── RECORDS TO PROCESS

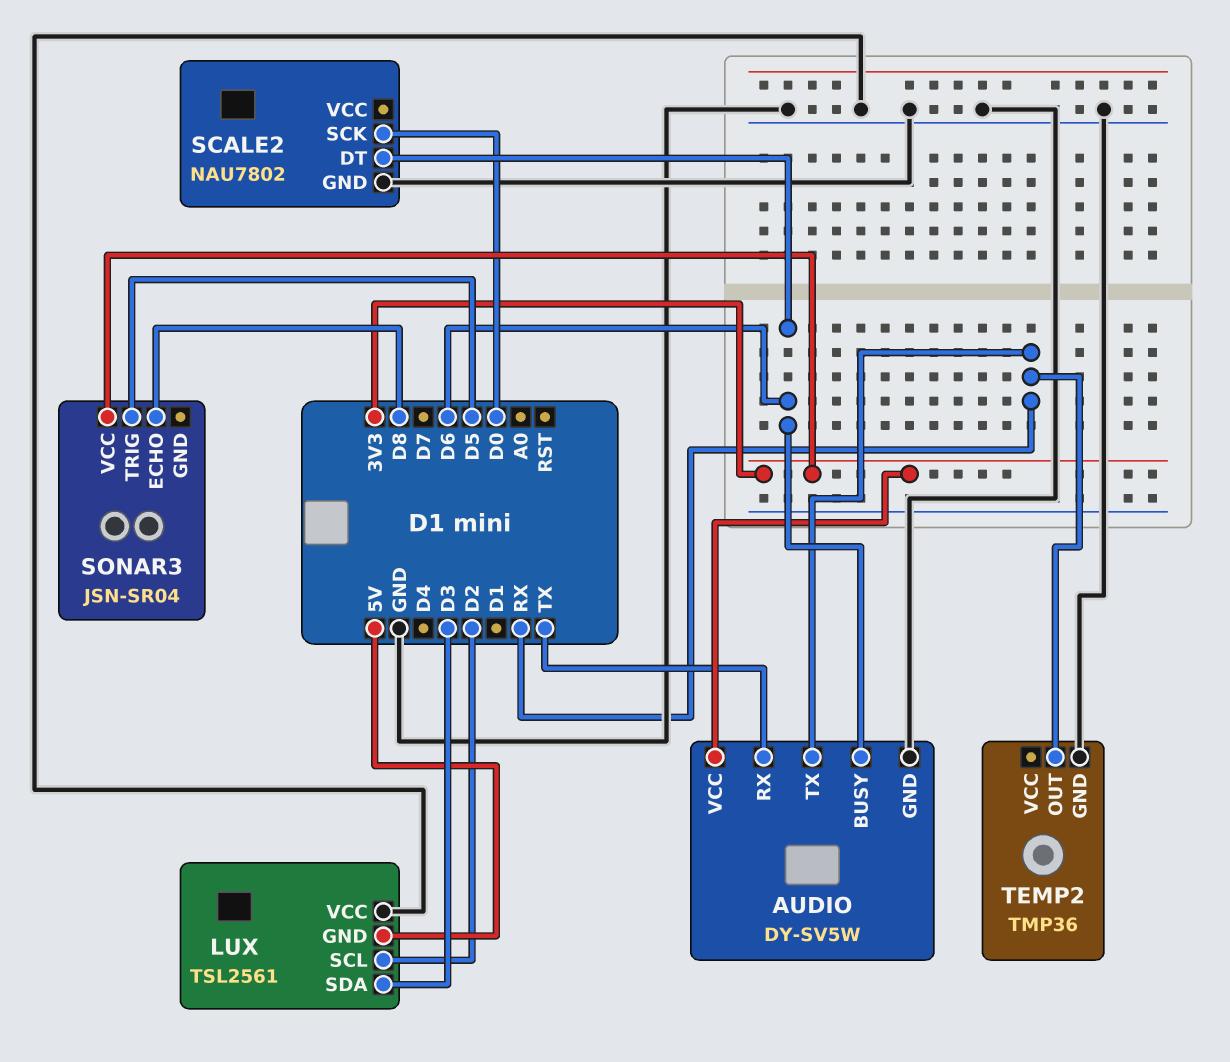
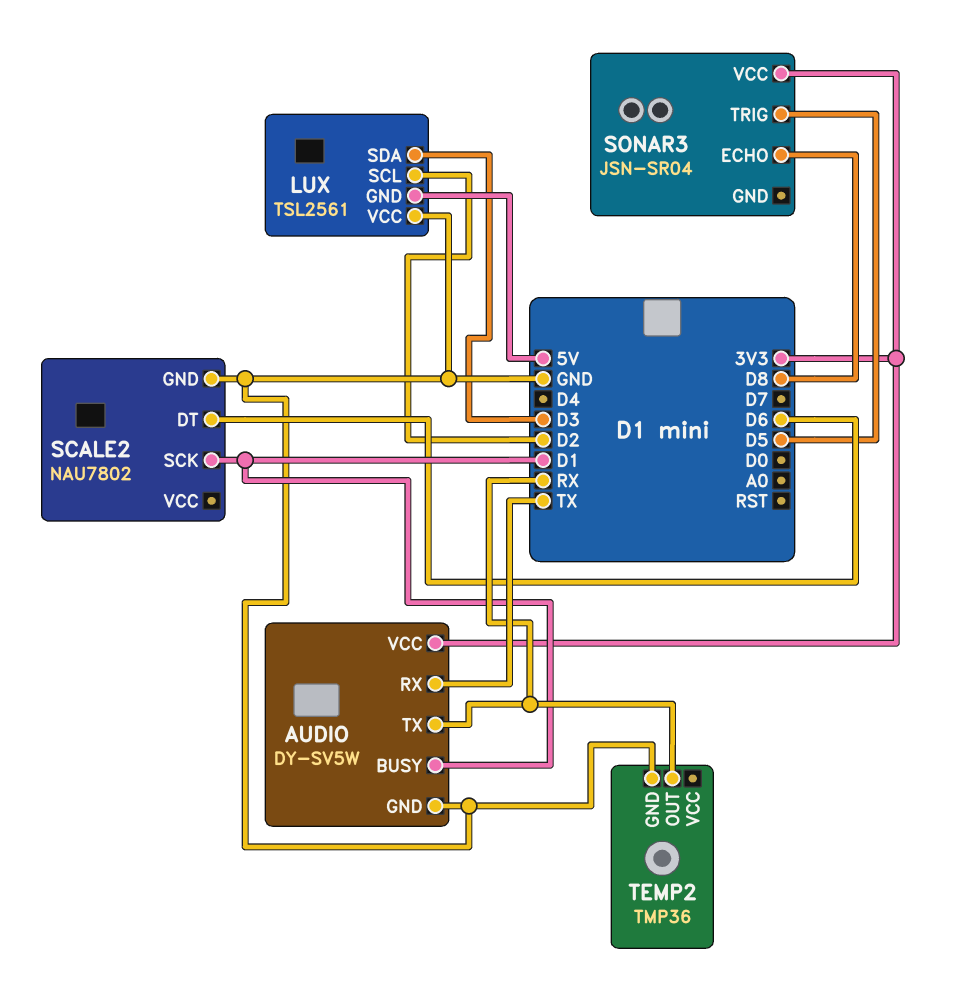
AUDIO pin BUSY: D6 -> D1
SCALE2 pin SCK: D0 -> D1

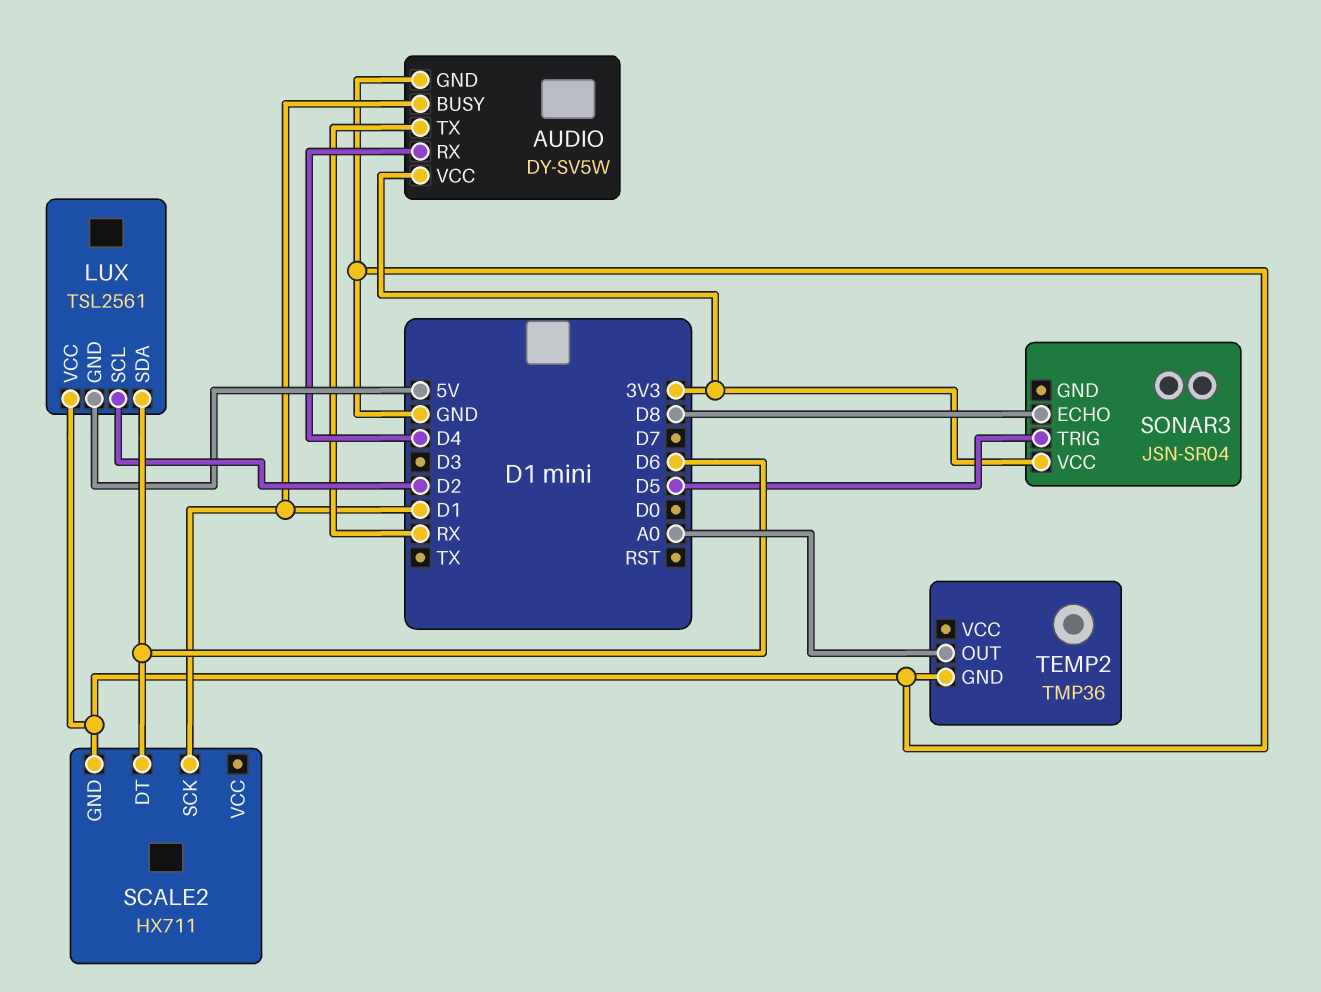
AUDIO pin RX: TX -> D4
LUX pin SDA: D3 -> D6
SCALE2: NAU7802 -> HX711
TEMP2 pin OUT: RX -> A0

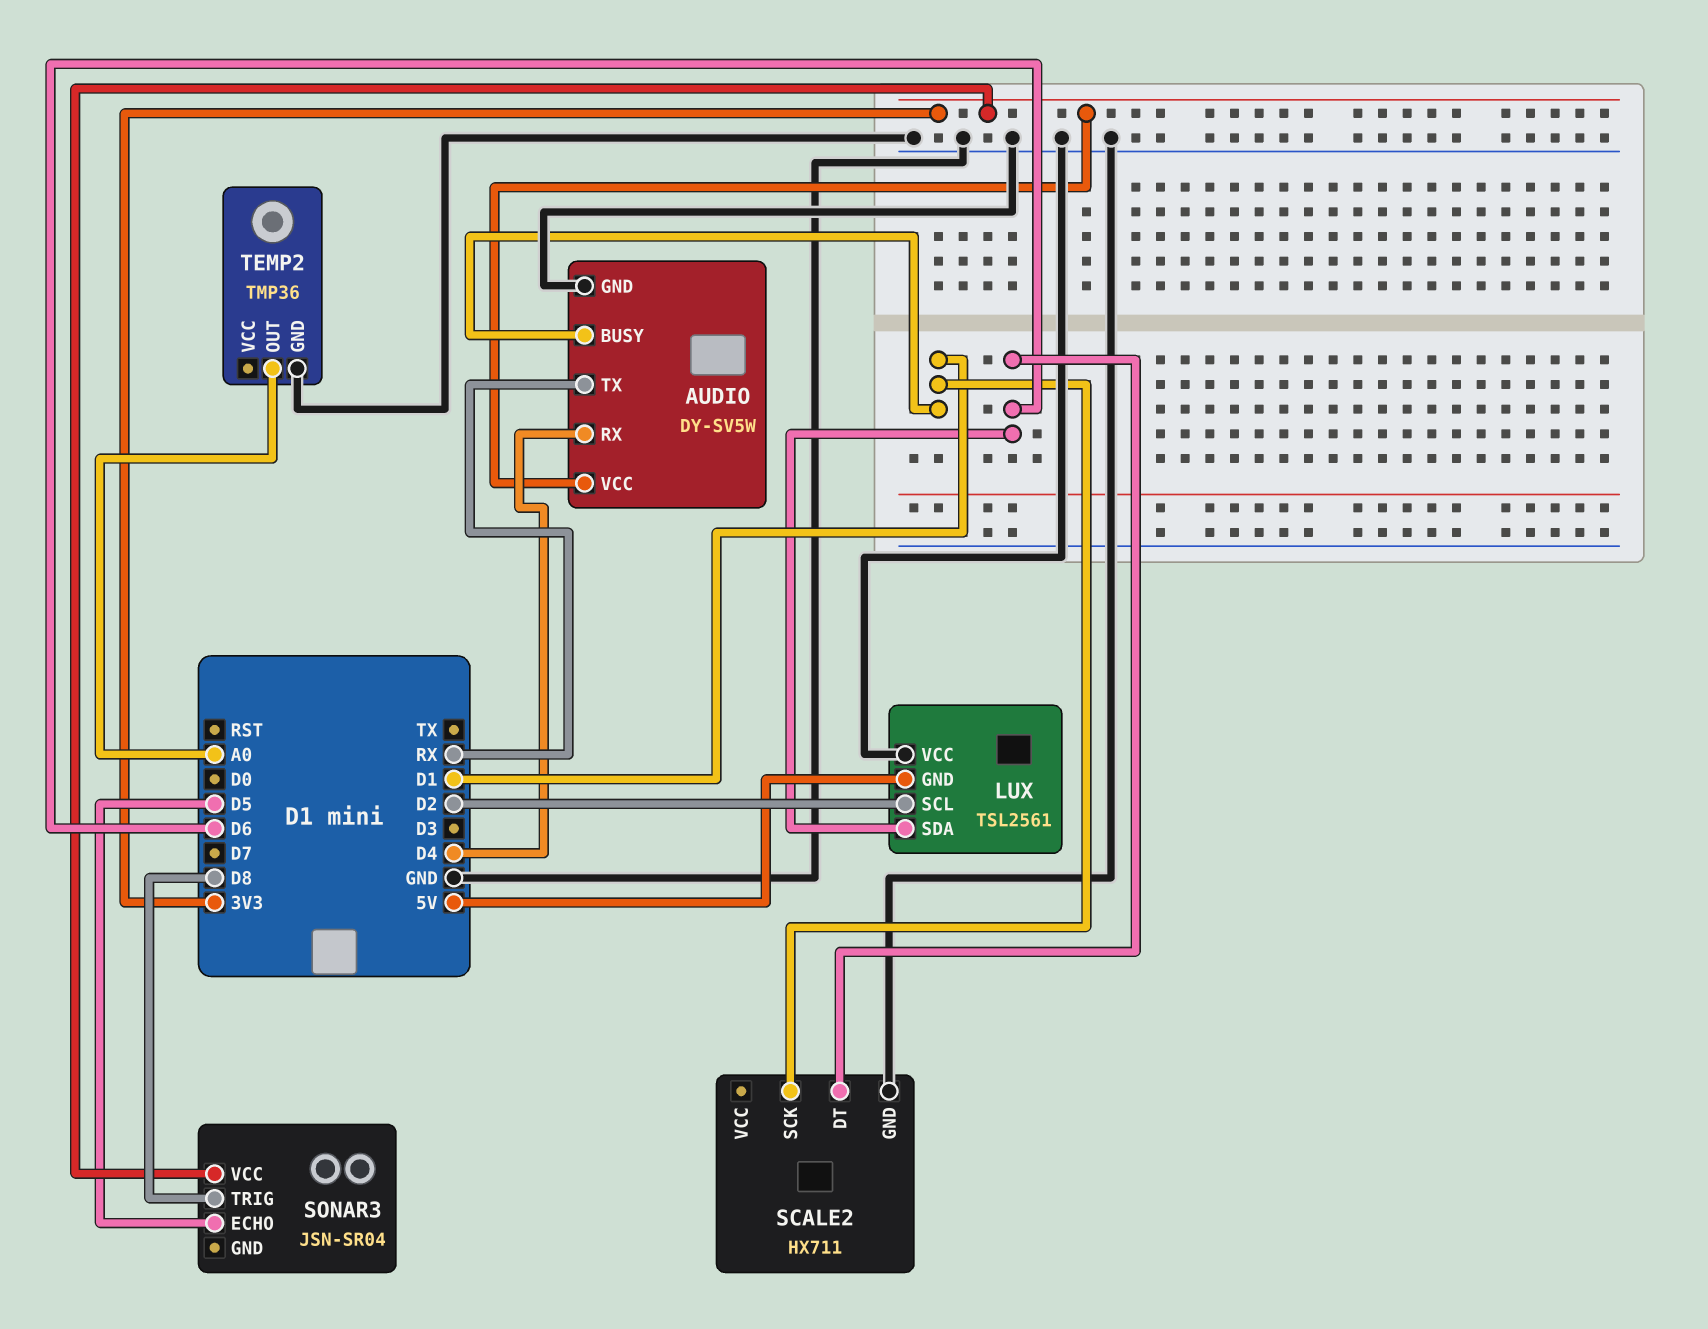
SONAR3 pin ECHO: D8 -> D5
SONAR3 pin TRIG: D5 -> D8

────

> _WHAT YOU HAVE TO DO_:
Show the lines of the entries that include the string "AUDIO", copying each in full.

> _TASK OUTPUT_:
AUDIO pin BUSY: D6 -> D1
AUDIO pin RX: TX -> D4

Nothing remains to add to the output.